DESCRIPTION OF THE TASK: Reproduce the data exactly, leaving nothing out.

THE DATA:
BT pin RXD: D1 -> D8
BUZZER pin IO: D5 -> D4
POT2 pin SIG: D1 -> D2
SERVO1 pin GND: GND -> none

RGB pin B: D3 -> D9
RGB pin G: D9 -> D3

REPLY TO THE EXERCISE:
BT pin RXD: D1 -> D8
BUZZER pin IO: D5 -> D4
POT2 pin SIG: D1 -> D2
SERVO1 pin GND: GND -> none

RGB pin B: D3 -> D9
RGB pin G: D9 -> D3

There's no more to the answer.